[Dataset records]
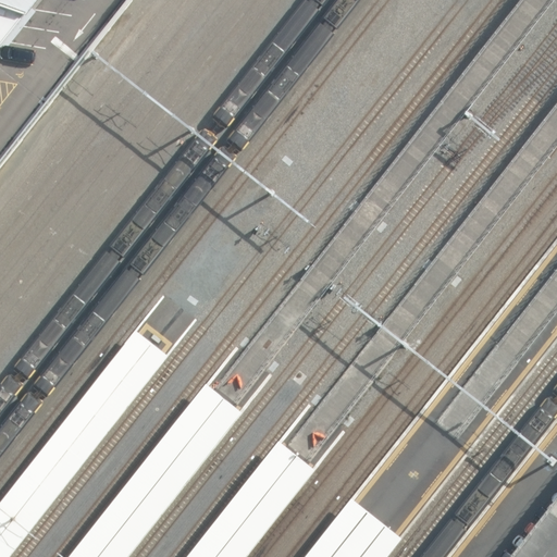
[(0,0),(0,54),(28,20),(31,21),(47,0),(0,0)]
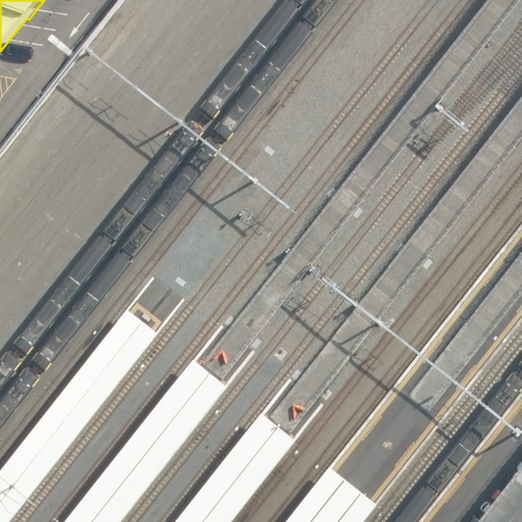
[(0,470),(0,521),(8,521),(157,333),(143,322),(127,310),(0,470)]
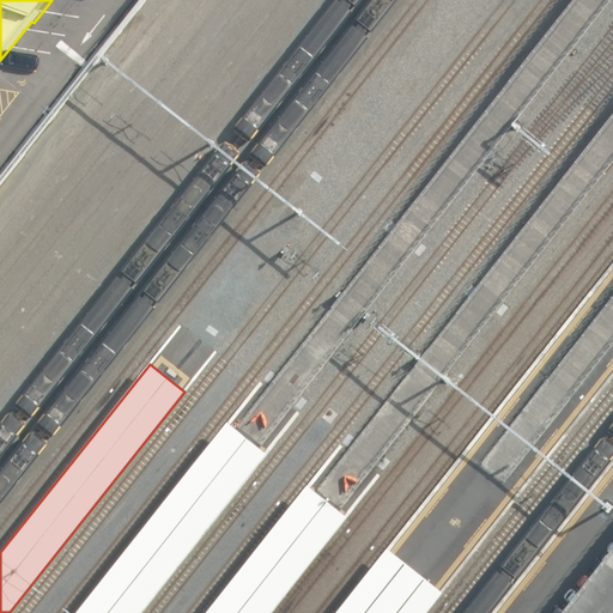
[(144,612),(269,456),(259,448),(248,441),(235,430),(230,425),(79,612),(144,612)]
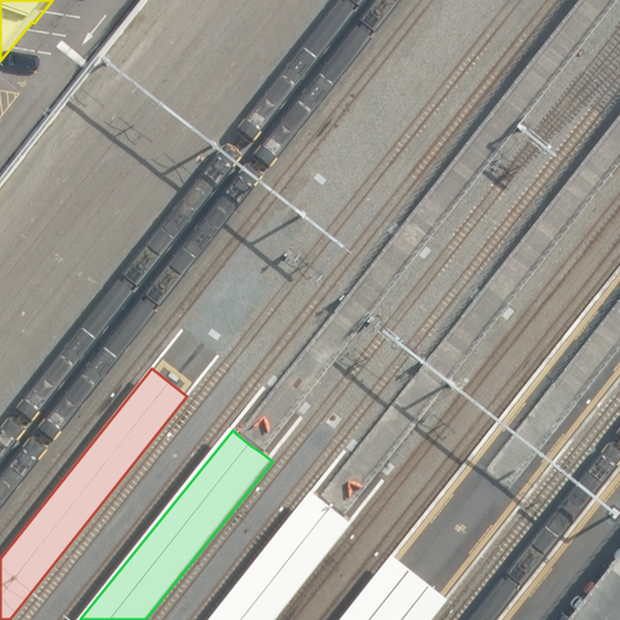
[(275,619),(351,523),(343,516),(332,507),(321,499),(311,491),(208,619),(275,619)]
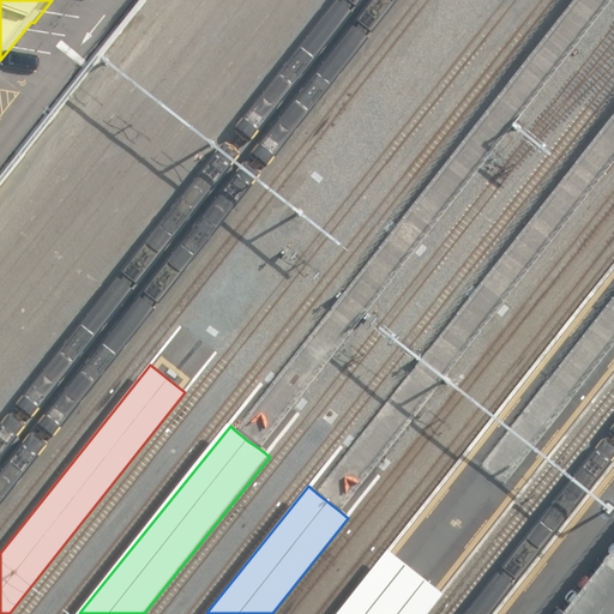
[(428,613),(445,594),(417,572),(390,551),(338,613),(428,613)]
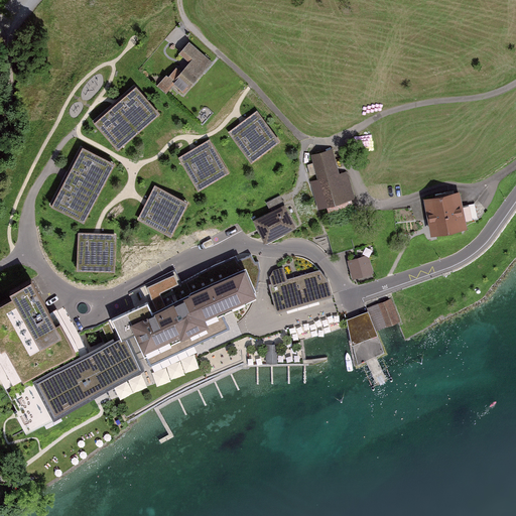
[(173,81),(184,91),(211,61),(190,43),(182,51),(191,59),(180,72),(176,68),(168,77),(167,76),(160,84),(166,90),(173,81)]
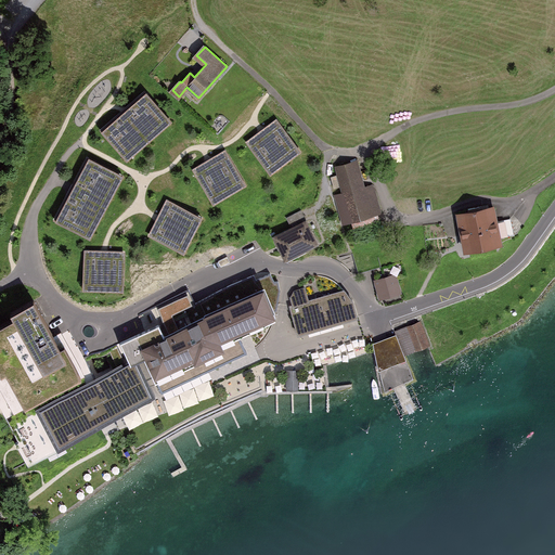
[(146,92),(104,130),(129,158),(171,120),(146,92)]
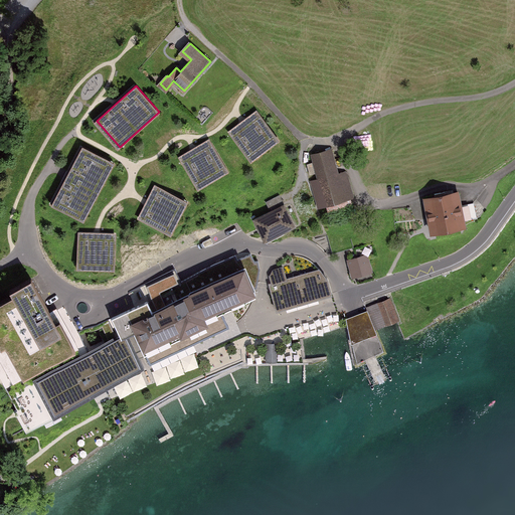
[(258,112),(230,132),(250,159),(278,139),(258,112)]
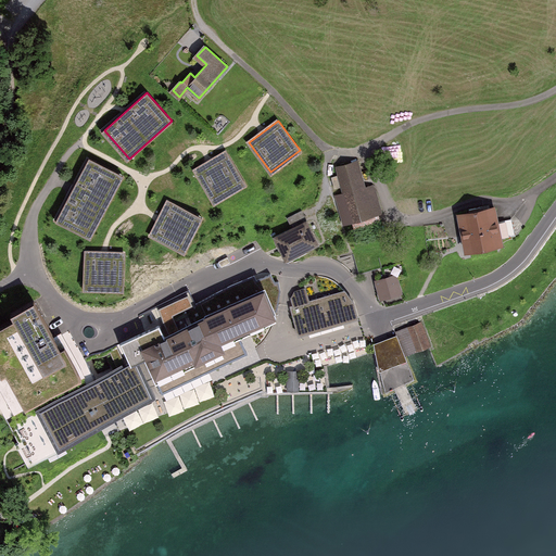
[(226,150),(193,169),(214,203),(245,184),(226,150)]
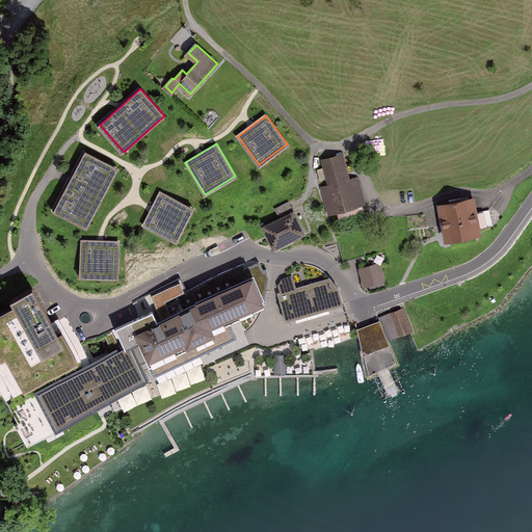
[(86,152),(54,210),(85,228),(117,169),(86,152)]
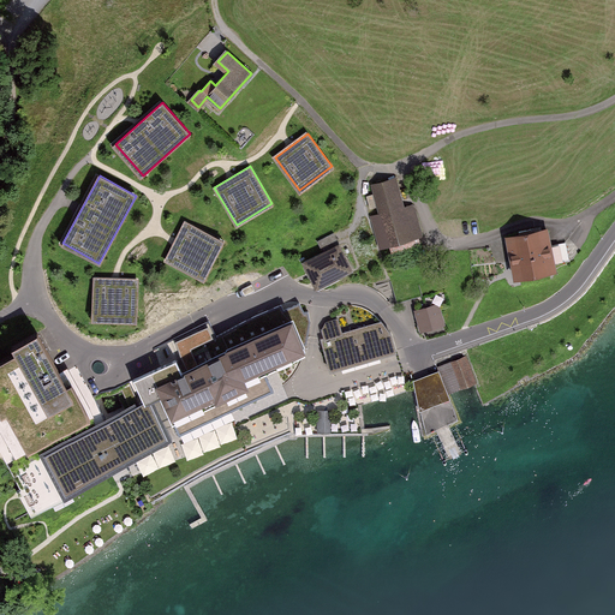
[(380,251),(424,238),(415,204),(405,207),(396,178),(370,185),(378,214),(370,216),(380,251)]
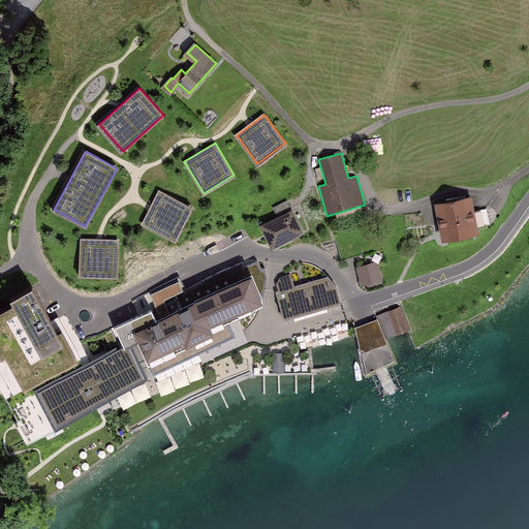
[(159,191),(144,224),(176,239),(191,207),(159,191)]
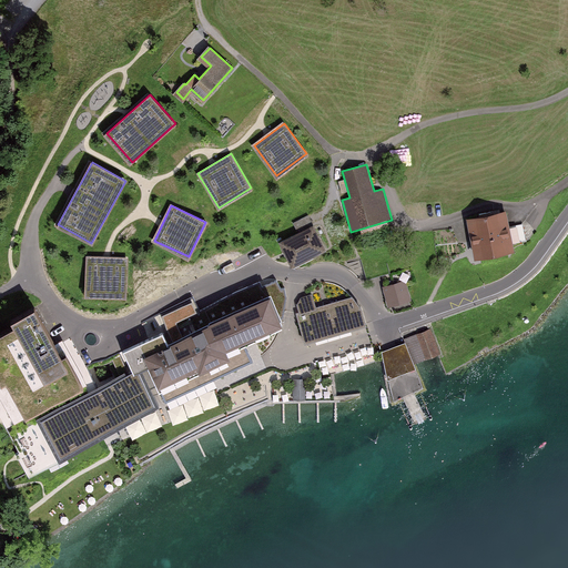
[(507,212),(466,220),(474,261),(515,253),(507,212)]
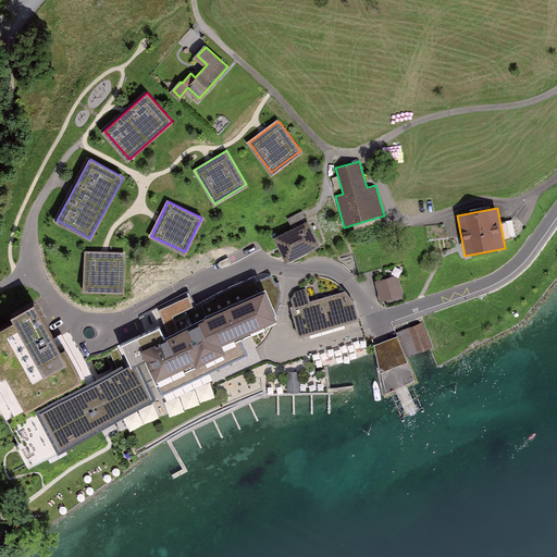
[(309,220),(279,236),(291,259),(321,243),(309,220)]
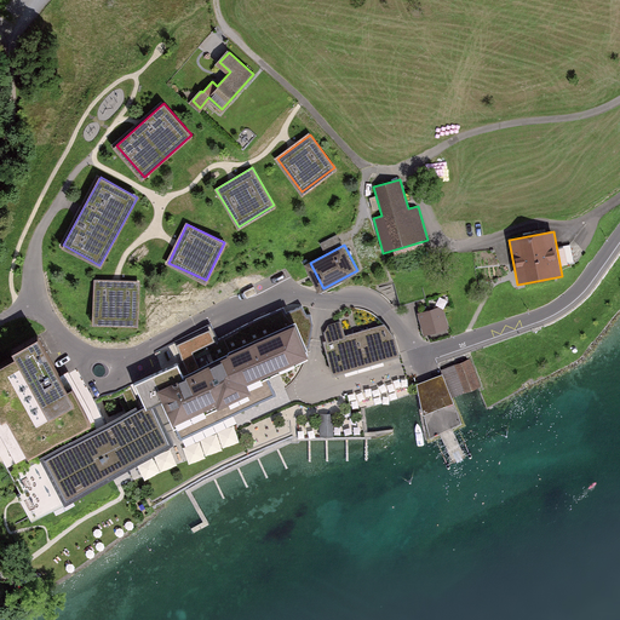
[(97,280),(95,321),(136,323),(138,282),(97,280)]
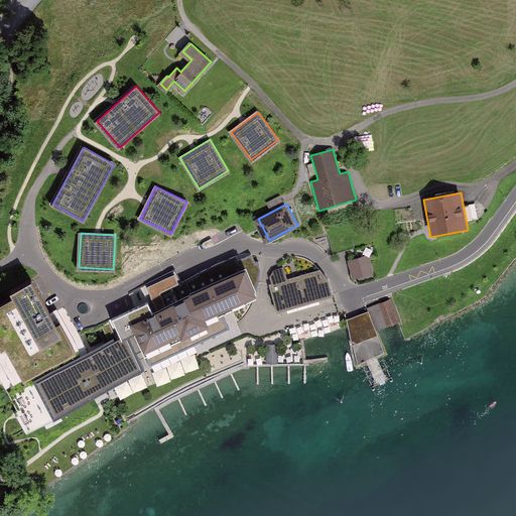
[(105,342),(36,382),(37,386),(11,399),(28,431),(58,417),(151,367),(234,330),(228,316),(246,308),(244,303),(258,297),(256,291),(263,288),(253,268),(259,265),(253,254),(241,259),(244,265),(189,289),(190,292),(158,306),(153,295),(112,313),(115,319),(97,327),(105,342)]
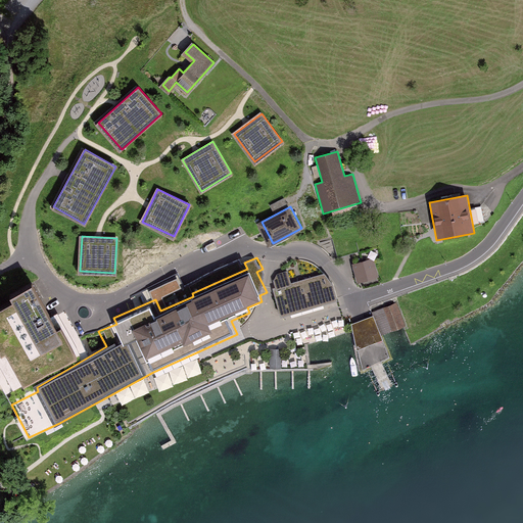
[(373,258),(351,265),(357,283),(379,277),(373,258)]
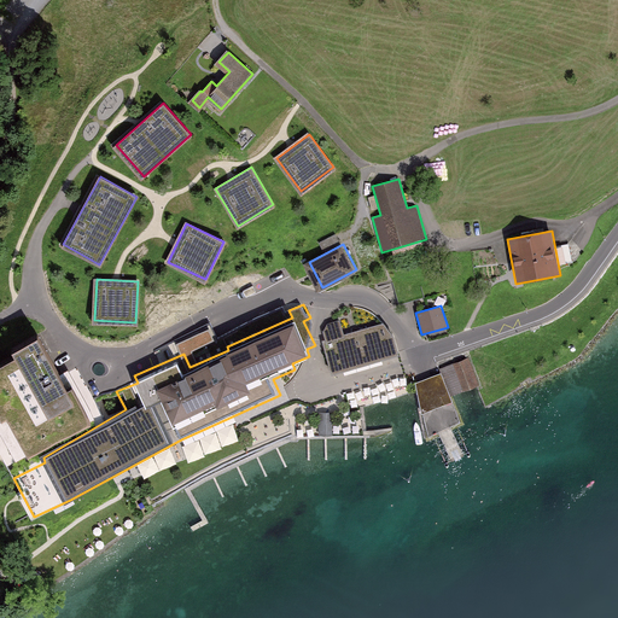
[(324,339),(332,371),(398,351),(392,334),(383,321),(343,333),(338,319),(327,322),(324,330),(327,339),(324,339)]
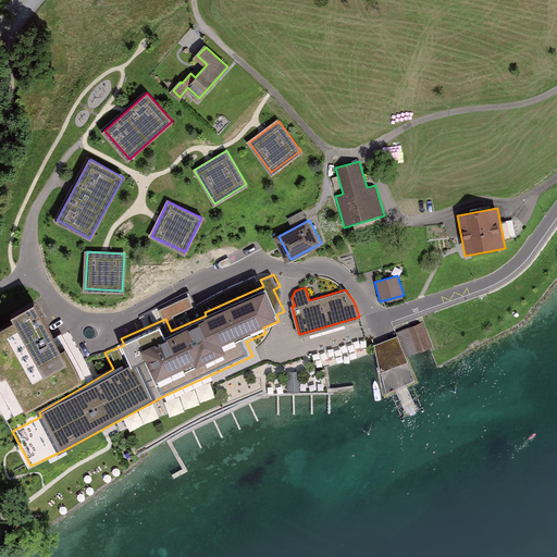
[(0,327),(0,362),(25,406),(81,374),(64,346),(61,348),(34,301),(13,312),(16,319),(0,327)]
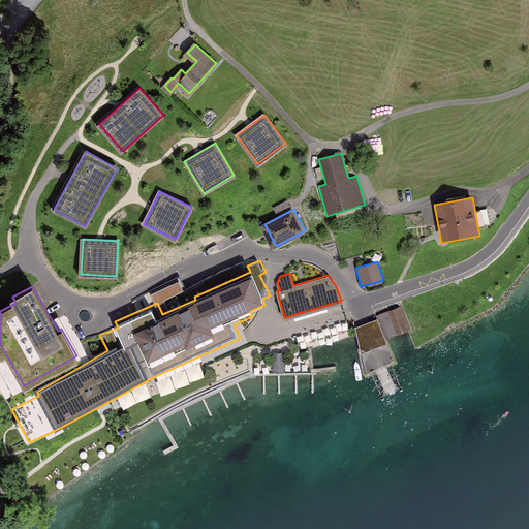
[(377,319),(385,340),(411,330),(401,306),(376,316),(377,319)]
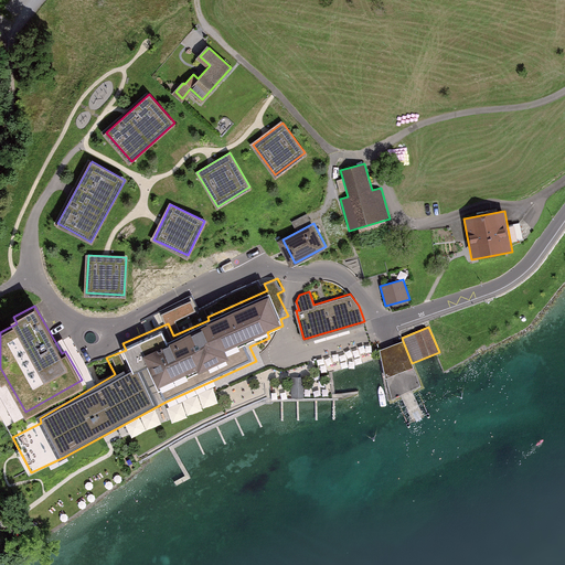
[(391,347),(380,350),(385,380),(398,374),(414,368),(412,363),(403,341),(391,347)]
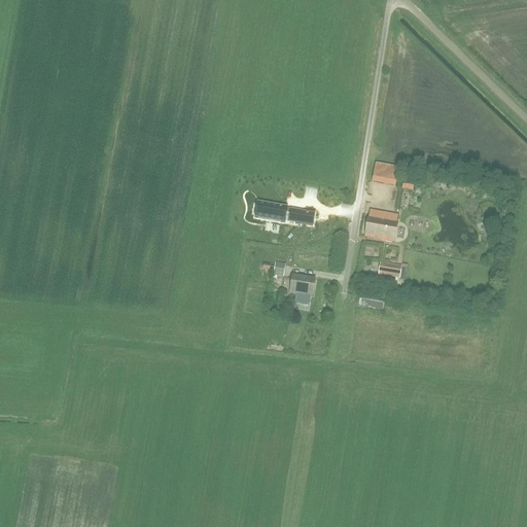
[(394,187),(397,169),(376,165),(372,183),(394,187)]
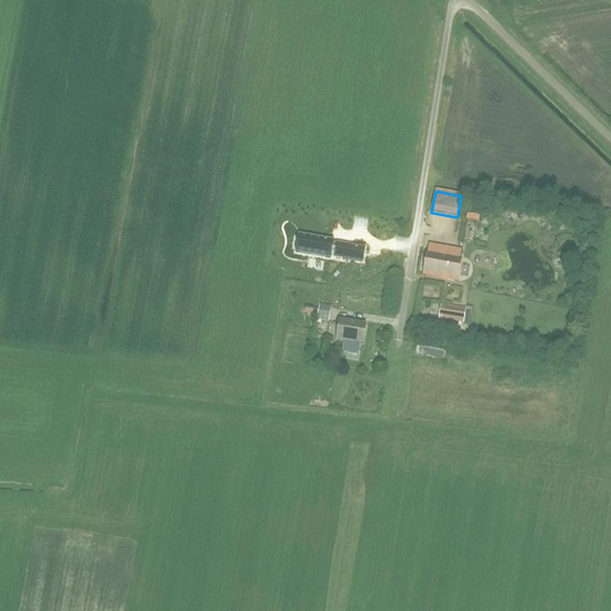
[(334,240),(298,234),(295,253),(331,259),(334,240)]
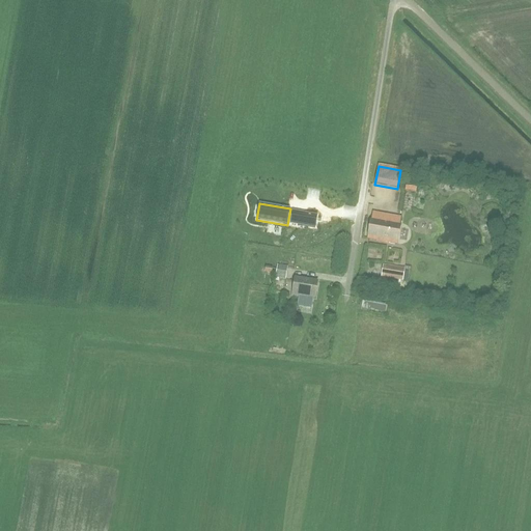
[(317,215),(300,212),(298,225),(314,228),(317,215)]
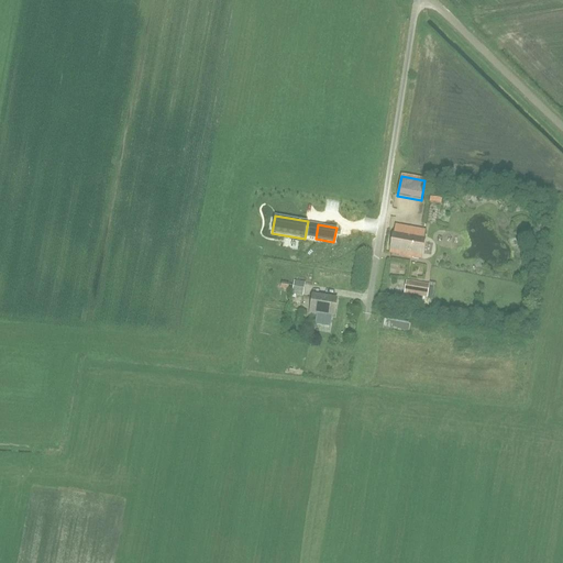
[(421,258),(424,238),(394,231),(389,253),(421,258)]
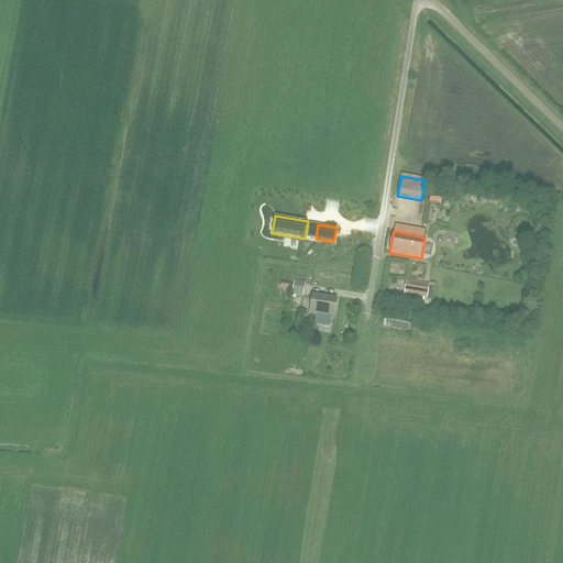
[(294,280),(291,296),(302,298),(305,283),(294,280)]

Exercise »
Make an exact copy of the records above, one that has none of the pictures.

Result of this task »
[(0,0),(0,54),(28,20),(31,21),(47,0),(0,0)]
[(0,470),(0,521),(8,521),(157,333),(143,322),(127,310),(0,470)]
[(144,612),(269,456),(259,448),(248,441),(235,430),(230,425),(79,612),(144,612)]
[(275,619),(351,523),(343,516),(332,507),(321,499),(311,491),(208,619),(275,619)]
[(428,613),(445,594),(417,572),(390,551),(338,613),(428,613)]
[(173,81),(184,91),(211,61),(190,43),(182,51),(191,59),(180,72),(176,68),(168,77),(167,76),(160,84),(166,90),(173,81)]
[(146,92),(104,130),(129,158),(171,120),(146,92)]
[(258,112),(230,132),(250,159),(278,139),(258,112)]
[(226,150),(193,169),(214,203),(245,184),(226,150)]
[(86,152),(54,210),(85,228),(117,169),(86,152)]
[(380,251),(424,238),(415,204),(405,207),(396,178),(370,185),(378,214),(370,216),(380,251)]
[(159,191),(144,224),(176,239),(191,207),(159,191)]
[(507,212),(466,220),(474,261),(515,253),(507,212)]
[(309,220),(279,236),(291,259),(321,243),(309,220)]
[(97,280),(95,321),(136,323),(138,282),(97,280)]
[(105,342),(36,382),(37,386),(11,399),(28,431),(58,417),(151,367),(234,330),(228,316),(246,308),(244,303),(258,297),(256,291),(263,288),(253,268),(259,265),(253,254),(241,259),(244,265),(189,289),(190,292),(158,306),(153,295),(112,313),(115,319),(97,327),(105,342)]
[(373,258),(351,265),(357,283),(379,277),(373,258)]
[(324,339),(332,371),(398,351),(392,334),(383,321),(343,333),(338,319),(327,322),(324,330),(327,339),(324,339)]
[(0,327),(0,362),(25,406),(81,374),(64,346),(61,348),(34,301),(13,312),(16,319),(0,327)]
[(377,319),(385,340),(411,330),(401,306),(376,316),(377,319)]
[(391,347),(380,350),(385,380),(398,374),(414,368),(412,363),(403,341),(391,347)]
[(394,187),(397,169),(376,165),(372,183),(394,187)]
[(334,240),(298,234),(295,253),(331,259),(334,240)]
[(317,215),(300,212),(298,225),(314,228),(317,215)]
[(421,258),(424,238),(394,231),(389,253),(421,258)]
[(294,280),(291,296),(302,298),(305,283),(294,280)]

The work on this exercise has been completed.